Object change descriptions
<<<<

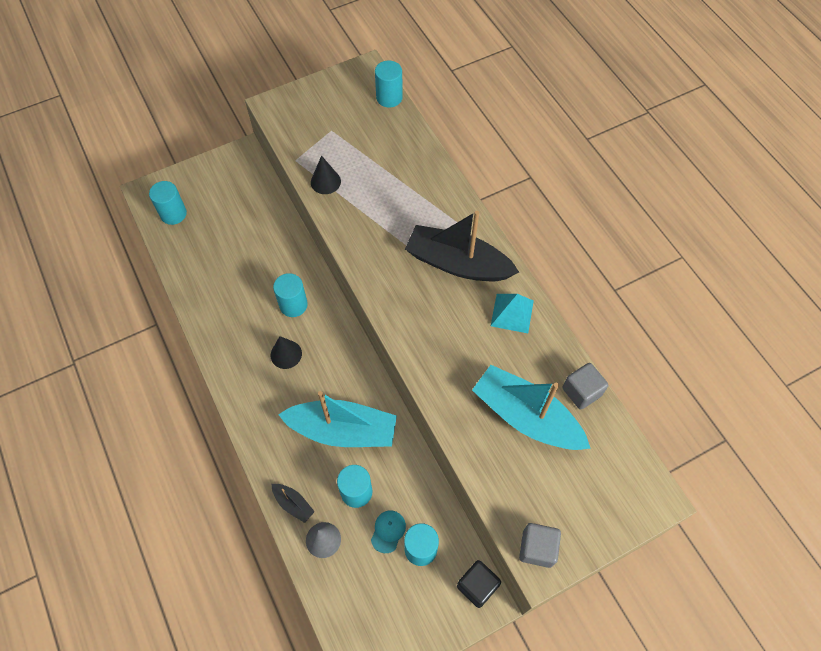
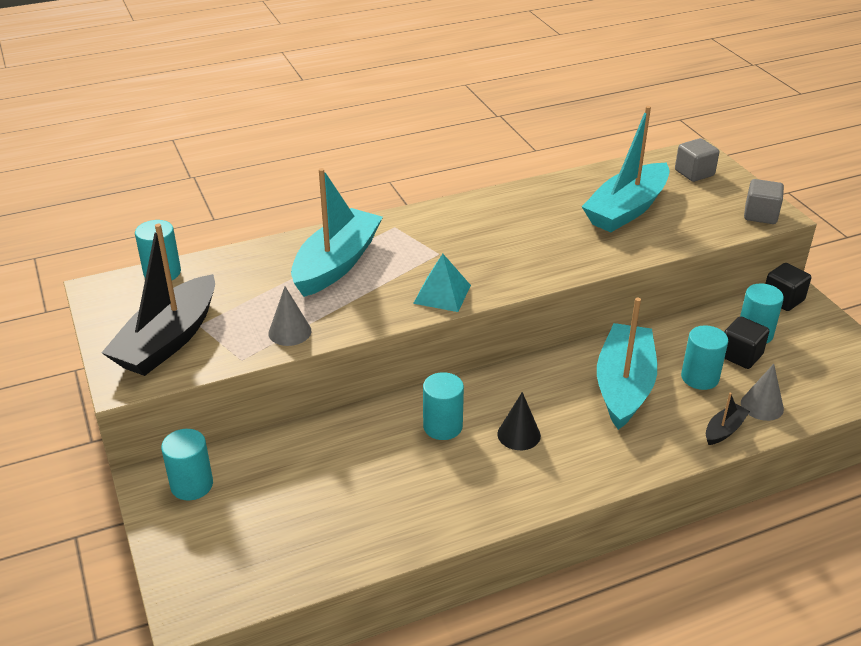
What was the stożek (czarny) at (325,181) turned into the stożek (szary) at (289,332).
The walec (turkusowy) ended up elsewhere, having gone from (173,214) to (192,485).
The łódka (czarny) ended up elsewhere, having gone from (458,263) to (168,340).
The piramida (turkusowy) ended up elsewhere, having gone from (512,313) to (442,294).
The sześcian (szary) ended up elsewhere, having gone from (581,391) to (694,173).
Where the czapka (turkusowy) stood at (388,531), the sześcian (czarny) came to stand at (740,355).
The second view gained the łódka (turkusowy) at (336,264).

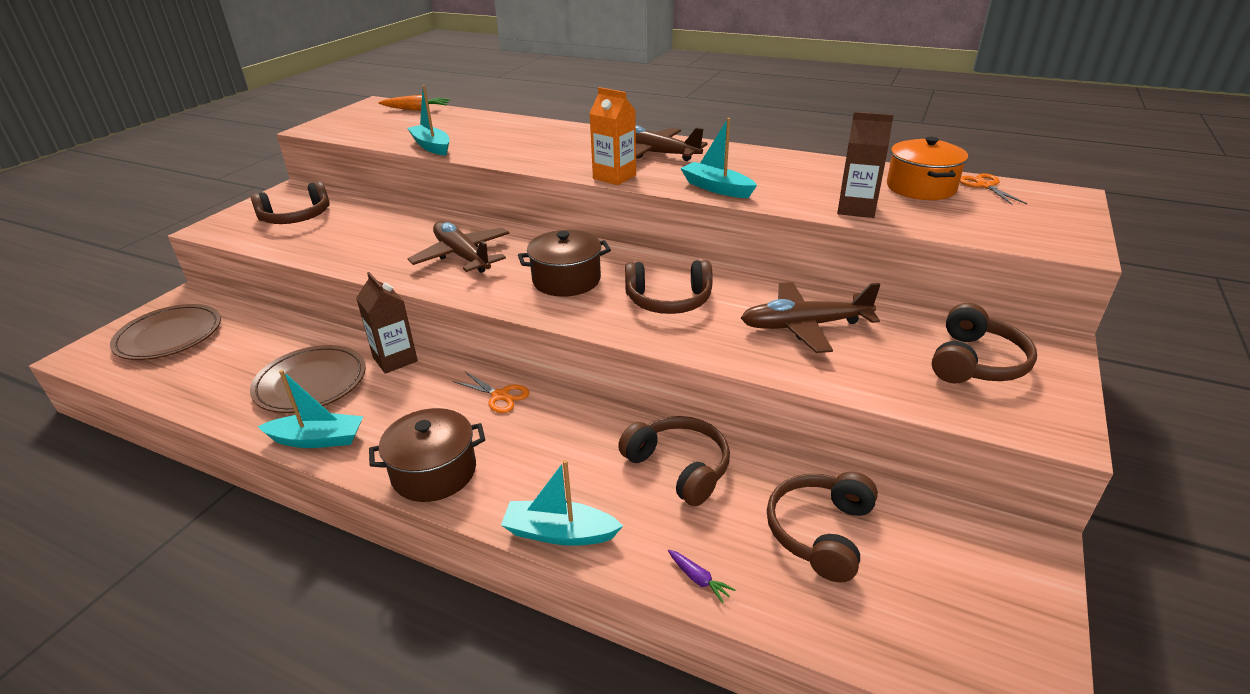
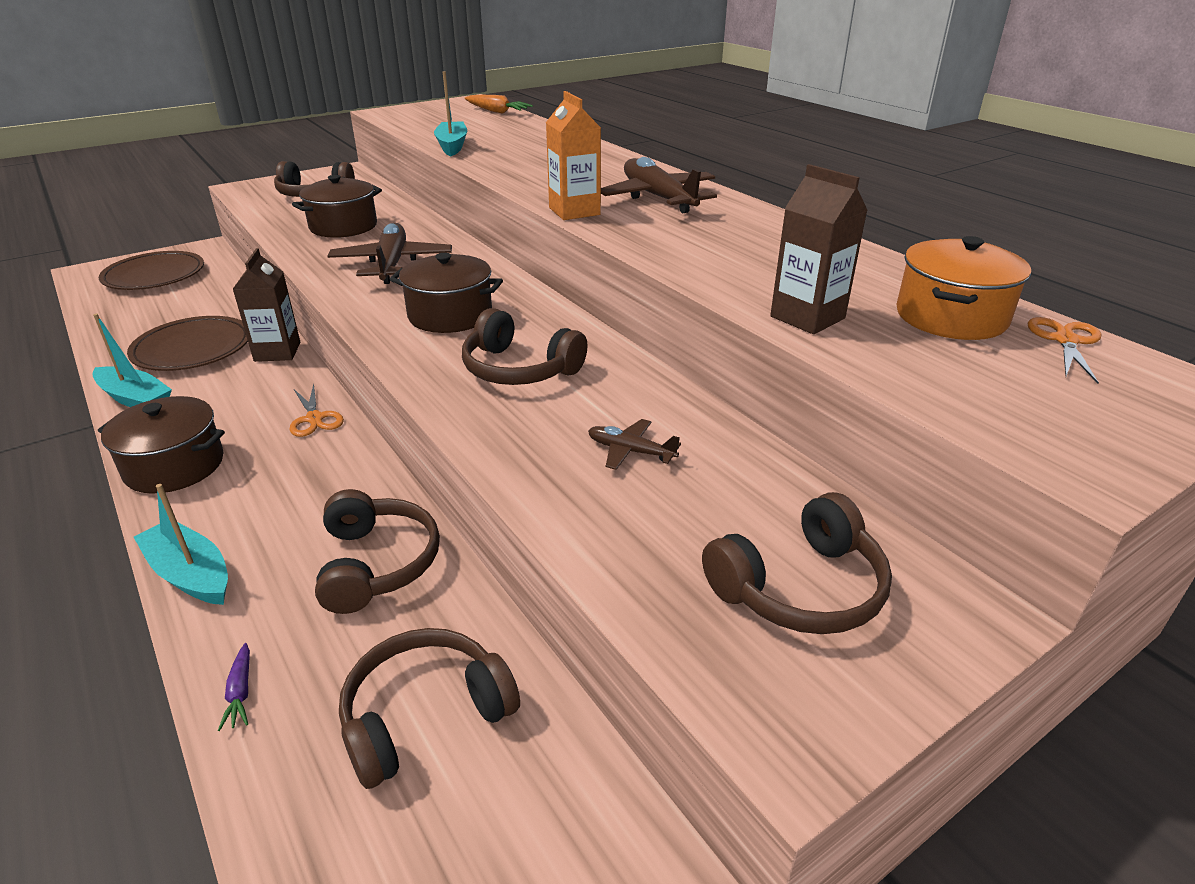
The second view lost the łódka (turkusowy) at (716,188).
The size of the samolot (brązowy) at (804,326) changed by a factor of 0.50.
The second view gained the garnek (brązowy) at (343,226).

>>>>

What is needed.
Where a line in the entries holds the word "from", copy that line.

Your response.
The walec (turkusowy) ended up elsewhere, having gone from (173,214) to (192,485).
The łódka (czarny) ended up elsewhere, having gone from (458,263) to (168,340).
The piramida (turkusowy) ended up elsewhere, having gone from (512,313) to (442,294).
The sześcian (szary) ended up elsewhere, having gone from (581,391) to (694,173).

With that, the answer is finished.